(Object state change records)
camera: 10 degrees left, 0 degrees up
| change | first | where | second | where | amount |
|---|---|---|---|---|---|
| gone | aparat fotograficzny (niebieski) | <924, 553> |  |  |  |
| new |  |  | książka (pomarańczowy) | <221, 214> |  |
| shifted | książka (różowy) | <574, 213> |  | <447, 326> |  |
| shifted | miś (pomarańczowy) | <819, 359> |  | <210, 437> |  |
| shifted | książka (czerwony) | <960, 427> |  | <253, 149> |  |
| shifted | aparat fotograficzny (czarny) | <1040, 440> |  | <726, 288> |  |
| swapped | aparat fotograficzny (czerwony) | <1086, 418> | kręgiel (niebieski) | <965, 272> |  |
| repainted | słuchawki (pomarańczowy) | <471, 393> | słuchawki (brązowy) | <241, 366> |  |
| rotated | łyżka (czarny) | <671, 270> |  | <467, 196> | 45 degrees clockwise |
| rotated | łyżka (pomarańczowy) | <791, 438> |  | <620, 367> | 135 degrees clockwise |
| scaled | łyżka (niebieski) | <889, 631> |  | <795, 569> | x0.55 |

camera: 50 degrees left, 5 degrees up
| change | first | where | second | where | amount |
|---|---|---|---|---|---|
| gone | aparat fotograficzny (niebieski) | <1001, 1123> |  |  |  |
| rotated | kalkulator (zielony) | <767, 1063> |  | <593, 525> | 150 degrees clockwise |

Task to complete: Go through the records and copy each line with "książka" in it.

Exercise result:
| new |  |  | książka (pomarańczowy) | <221, 214> |  |
| shifted | książka (różowy) | <574, 213> |  | <447, 326> |  |
| shifted | książka (czerwony) | <960, 427> |  | <253, 149> |  |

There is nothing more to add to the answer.